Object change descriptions
= Beginning of Section =
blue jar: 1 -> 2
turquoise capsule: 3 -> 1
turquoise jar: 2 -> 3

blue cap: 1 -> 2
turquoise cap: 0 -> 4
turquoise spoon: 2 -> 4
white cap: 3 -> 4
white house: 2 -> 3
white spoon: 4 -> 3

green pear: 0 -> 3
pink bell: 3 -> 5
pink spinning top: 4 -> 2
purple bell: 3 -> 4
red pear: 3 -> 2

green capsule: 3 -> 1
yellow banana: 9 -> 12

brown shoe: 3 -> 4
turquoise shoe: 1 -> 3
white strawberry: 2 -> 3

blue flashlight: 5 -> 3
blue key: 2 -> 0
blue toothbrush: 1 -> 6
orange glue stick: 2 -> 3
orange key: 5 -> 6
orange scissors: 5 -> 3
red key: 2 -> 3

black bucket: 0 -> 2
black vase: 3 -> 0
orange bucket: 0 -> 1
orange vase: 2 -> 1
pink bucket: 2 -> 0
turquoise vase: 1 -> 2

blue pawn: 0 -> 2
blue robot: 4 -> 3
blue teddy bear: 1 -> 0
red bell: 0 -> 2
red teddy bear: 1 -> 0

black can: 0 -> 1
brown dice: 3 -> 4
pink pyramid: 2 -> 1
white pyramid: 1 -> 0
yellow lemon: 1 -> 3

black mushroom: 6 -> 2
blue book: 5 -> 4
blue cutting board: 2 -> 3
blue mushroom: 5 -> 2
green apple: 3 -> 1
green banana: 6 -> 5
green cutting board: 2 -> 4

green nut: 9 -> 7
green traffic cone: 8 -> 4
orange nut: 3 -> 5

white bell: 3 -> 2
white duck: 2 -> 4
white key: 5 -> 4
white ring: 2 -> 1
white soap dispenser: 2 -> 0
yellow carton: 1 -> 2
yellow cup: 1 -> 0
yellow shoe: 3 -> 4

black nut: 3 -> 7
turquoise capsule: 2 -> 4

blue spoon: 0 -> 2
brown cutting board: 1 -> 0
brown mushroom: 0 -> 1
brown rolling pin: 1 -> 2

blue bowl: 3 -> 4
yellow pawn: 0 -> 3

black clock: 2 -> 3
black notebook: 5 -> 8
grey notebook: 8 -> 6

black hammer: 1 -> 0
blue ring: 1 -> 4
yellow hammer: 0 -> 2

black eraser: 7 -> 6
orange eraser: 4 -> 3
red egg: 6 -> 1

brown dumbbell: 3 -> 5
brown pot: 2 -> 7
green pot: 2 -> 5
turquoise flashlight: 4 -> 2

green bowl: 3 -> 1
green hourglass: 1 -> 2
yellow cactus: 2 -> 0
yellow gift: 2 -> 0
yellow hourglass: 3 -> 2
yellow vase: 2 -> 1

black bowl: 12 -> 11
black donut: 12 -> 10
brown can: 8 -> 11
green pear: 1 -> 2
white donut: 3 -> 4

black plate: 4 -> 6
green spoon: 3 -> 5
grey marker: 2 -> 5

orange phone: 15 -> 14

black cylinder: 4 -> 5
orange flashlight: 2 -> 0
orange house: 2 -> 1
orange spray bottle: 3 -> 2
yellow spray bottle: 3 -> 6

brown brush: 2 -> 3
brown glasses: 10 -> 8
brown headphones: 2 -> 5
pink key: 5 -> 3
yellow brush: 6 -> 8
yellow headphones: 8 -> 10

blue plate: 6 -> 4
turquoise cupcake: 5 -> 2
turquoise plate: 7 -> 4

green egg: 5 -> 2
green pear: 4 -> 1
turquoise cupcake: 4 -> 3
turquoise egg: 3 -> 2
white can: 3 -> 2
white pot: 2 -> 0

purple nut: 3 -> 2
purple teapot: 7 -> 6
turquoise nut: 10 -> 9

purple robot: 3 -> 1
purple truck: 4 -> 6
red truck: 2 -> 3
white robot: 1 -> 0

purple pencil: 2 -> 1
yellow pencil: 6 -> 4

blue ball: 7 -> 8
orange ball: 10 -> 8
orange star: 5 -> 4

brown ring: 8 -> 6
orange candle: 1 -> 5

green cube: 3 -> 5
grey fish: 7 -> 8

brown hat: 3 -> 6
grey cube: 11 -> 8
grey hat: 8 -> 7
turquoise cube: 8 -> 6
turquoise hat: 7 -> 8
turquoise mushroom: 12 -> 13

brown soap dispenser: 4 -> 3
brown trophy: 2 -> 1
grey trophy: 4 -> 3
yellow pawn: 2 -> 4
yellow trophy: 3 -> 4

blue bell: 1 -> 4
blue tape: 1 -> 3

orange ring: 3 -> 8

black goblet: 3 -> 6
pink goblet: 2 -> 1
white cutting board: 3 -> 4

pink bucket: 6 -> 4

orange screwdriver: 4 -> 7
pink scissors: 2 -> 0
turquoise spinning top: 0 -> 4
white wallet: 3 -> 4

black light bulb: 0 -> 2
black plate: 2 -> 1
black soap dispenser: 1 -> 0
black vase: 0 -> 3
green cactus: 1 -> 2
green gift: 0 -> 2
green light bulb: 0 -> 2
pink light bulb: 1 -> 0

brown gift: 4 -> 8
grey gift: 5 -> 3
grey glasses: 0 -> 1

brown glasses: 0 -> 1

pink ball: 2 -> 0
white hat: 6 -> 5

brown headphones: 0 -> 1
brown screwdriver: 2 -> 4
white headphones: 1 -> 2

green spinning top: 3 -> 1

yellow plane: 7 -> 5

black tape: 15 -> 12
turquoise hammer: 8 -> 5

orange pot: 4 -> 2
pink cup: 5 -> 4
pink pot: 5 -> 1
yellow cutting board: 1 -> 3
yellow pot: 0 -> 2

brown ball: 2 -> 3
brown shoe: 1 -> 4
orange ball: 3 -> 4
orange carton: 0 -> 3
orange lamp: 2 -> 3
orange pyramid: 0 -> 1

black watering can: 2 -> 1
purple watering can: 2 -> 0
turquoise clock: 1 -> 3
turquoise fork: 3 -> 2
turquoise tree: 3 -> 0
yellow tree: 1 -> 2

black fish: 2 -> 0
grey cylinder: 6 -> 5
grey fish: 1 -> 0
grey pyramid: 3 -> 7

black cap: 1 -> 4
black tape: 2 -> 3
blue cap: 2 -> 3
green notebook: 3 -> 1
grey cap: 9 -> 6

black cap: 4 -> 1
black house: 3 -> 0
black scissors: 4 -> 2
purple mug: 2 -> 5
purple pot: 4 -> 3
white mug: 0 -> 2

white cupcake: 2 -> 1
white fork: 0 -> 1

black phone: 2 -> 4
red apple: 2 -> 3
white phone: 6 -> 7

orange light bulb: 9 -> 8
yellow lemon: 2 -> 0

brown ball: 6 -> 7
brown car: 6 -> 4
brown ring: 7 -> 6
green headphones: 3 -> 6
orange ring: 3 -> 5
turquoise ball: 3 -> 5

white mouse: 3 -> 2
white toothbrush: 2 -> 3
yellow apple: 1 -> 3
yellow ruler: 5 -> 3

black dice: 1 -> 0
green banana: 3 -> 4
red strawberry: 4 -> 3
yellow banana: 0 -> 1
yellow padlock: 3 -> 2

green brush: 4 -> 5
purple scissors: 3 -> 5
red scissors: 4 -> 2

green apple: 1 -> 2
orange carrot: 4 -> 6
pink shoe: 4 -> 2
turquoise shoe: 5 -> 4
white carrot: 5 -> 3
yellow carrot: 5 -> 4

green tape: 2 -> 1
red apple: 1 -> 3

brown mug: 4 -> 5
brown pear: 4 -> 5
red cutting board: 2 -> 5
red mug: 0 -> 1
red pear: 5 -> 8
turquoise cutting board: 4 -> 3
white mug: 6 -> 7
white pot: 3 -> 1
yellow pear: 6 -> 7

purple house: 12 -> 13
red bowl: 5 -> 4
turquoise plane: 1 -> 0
= End of Section =
YOUR OBJECTIVE
When a line of the data holds the string "hourglass", pick it out and copy it.

PROBLEM SOLUTION
green hourglass: 1 -> 2
yellow hourglass: 3 -> 2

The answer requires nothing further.